Brief
As the answer, give every line of the records that includes the word "cross".

Supplied material
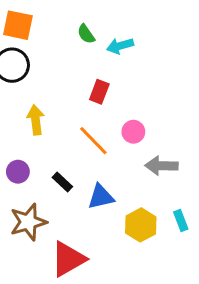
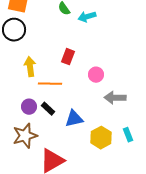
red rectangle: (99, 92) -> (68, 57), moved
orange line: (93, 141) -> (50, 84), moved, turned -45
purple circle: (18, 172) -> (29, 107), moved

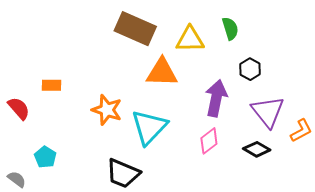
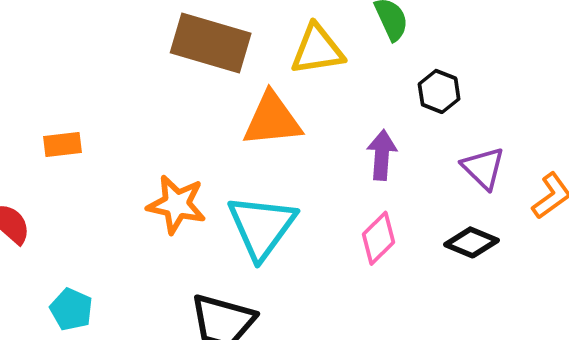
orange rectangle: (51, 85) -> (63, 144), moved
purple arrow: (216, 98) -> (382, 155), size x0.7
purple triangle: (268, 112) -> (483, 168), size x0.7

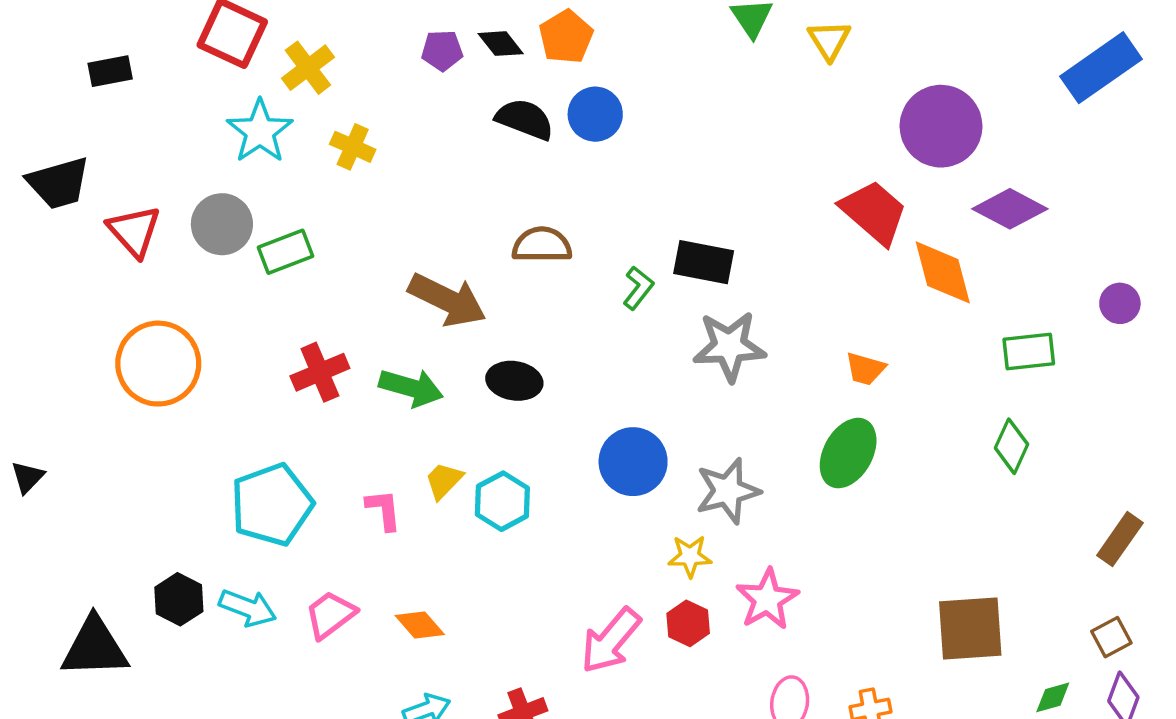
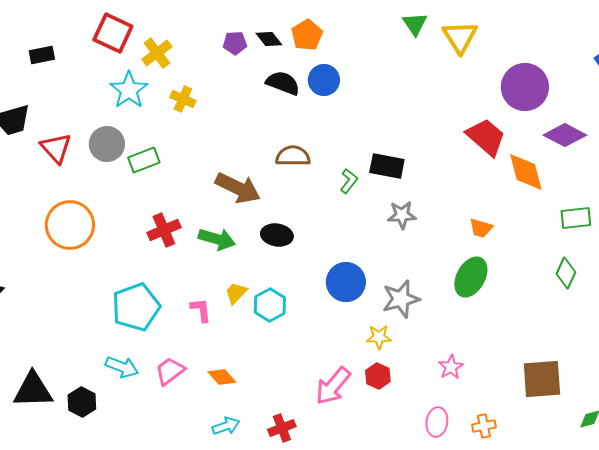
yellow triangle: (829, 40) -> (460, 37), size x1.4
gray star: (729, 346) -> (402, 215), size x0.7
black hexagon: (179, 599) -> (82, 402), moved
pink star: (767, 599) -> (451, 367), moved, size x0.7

==

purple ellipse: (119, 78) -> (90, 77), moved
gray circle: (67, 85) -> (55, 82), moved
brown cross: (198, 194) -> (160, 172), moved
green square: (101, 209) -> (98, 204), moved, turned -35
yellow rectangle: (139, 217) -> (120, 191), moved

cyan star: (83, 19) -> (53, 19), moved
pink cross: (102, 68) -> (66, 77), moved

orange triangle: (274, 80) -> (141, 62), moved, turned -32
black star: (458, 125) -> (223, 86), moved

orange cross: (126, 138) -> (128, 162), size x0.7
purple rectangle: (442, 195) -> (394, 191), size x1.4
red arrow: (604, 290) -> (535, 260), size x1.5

Written solution
brown cross: (198, 194) -> (160, 172), moved
pink cross: (102, 68) -> (66, 77), moved
orange cross: (126, 138) -> (128, 162), size x0.7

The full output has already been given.